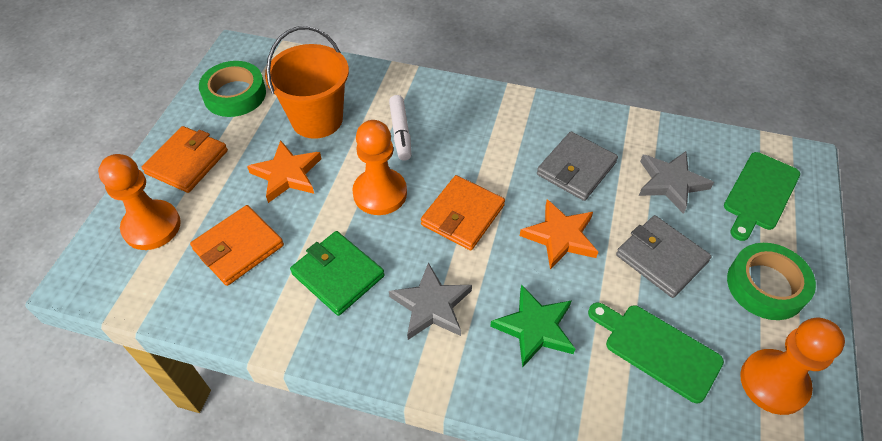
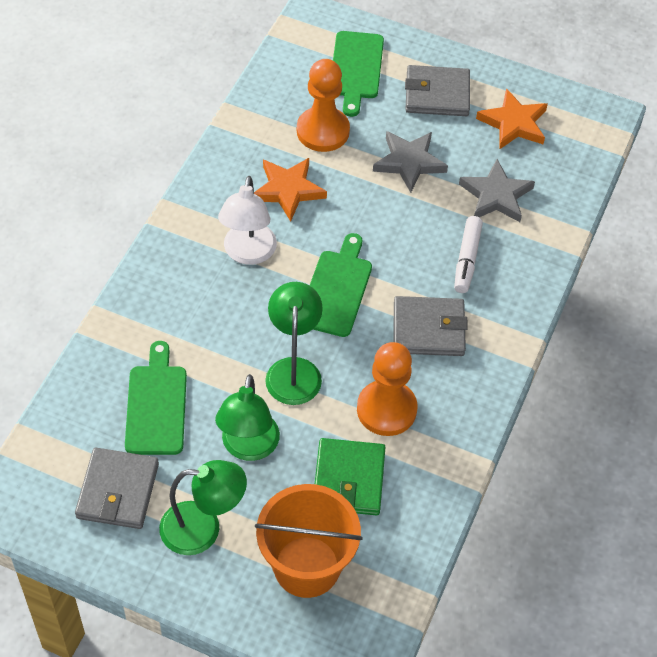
green cutting board: 2 -> 3
green lamp: 0 -> 3
green star: 1 -> 0
green tape: 2 -> 0
grey wallet: 2 -> 3
orange pawn: 3 -> 2
orange wallet: 3 -> 0
white lamp: 0 -> 1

============================================================

# [YOUR OBJECTIVE]
Quote the preceding records in their entirety, excluding every picture.

# [WRITTEN ANSWER]
green cutting board: 2 -> 3
green lamp: 0 -> 3
green star: 1 -> 0
green tape: 2 -> 0
grey wallet: 2 -> 3
orange pawn: 3 -> 2
orange wallet: 3 -> 0
white lamp: 0 -> 1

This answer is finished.